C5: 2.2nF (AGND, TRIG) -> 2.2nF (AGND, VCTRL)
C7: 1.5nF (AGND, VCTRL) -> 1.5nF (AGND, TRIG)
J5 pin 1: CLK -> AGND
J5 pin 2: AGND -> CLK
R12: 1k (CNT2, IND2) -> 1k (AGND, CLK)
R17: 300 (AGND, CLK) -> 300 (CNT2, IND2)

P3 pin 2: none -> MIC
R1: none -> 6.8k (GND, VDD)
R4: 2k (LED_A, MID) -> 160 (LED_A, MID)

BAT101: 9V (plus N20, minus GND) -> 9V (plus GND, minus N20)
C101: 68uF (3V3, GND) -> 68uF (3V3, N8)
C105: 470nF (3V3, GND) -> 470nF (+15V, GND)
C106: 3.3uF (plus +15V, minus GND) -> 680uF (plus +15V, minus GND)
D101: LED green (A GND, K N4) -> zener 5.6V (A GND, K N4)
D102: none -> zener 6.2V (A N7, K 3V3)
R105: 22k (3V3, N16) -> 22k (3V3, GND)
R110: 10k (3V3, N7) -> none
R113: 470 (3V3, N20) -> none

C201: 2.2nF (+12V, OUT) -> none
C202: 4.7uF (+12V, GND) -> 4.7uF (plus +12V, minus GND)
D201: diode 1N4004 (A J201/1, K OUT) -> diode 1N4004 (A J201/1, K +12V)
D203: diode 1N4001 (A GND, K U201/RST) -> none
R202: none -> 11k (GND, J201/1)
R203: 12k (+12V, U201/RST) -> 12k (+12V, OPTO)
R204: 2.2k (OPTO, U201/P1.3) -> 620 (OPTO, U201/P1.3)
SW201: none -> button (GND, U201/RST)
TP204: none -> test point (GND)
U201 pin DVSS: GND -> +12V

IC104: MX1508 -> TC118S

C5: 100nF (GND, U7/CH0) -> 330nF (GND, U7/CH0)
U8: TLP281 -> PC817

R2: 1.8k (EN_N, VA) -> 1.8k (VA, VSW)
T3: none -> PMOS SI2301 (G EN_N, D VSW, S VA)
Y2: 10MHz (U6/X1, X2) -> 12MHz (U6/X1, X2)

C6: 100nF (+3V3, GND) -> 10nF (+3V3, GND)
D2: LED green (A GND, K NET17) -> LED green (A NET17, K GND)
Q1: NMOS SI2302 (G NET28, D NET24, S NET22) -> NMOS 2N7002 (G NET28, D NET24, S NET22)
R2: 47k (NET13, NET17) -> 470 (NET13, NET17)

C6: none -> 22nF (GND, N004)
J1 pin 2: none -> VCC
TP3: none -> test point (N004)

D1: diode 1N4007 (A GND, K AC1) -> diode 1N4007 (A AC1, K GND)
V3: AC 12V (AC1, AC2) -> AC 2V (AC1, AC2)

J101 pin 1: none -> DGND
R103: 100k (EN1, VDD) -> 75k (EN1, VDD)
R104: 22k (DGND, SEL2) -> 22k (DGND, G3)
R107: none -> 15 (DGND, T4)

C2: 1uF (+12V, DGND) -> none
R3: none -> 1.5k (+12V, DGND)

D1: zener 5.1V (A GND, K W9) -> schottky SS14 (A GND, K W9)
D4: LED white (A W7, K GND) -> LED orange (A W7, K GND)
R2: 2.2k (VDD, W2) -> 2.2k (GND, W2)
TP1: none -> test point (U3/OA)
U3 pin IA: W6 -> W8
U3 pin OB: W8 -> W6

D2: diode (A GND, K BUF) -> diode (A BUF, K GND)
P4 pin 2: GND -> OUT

*About this exercise*:
Retype the entries exactly from the first line, stopping after the line with "C105: 470nF (3V3, GND) -> 470nF (+15V, GND)".

*Solved problem*:
C5: 2.2nF (AGND, TRIG) -> 2.2nF (AGND, VCTRL)
C7: 1.5nF (AGND, VCTRL) -> 1.5nF (AGND, TRIG)
J5 pin 1: CLK -> AGND
J5 pin 2: AGND -> CLK
R12: 1k (CNT2, IND2) -> 1k (AGND, CLK)
R17: 300 (AGND, CLK) -> 300 (CNT2, IND2)

P3 pin 2: none -> MIC
R1: none -> 6.8k (GND, VDD)
R4: 2k (LED_A, MID) -> 160 (LED_A, MID)

BAT101: 9V (plus N20, minus GND) -> 9V (plus GND, minus N20)
C101: 68uF (3V3, GND) -> 68uF (3V3, N8)
C105: 470nF (3V3, GND) -> 470nF (+15V, GND)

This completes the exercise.